--- Problem to work on ---
Could you repeat word for word only the lines from the one containing "RED LAMP | 365" to the last line of the data below?

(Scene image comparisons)
^^^^^^^^
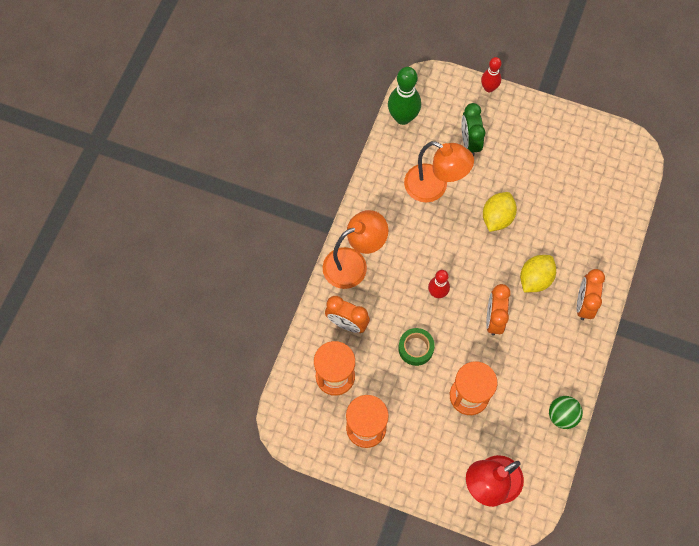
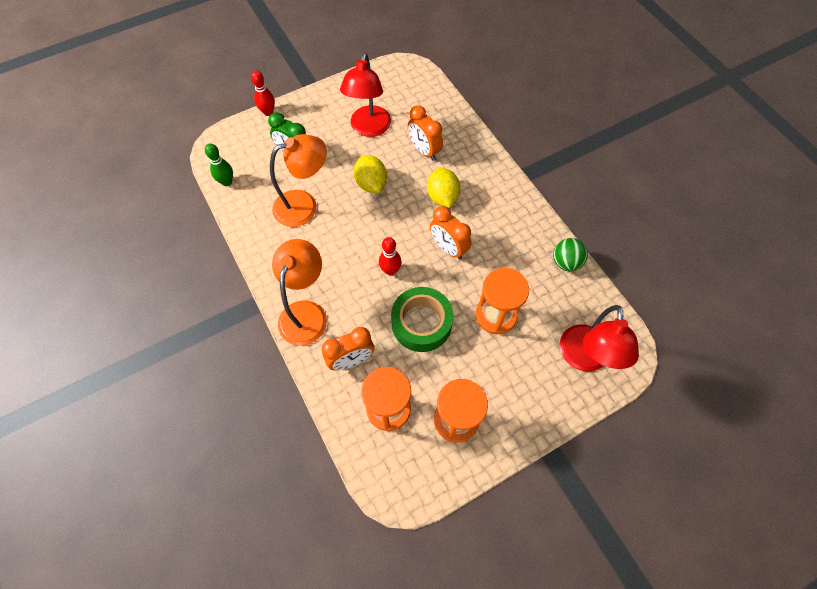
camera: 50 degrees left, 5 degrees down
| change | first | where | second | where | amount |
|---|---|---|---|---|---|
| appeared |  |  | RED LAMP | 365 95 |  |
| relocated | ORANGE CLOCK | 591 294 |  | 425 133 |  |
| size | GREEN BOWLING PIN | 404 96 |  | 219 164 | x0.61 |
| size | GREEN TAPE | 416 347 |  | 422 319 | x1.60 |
^^^^^^^^
--- Exercise result ---
| appeared |  |  | RED LAMP | 365 95 |  |
| relocated | ORANGE CLOCK | 591 294 |  | 425 133 |  |
| size | GREEN BOWLING PIN | 404 96 |  | 219 164 | x0.61 |
| size | GREEN TAPE | 416 347 |  | 422 319 | x1.60 |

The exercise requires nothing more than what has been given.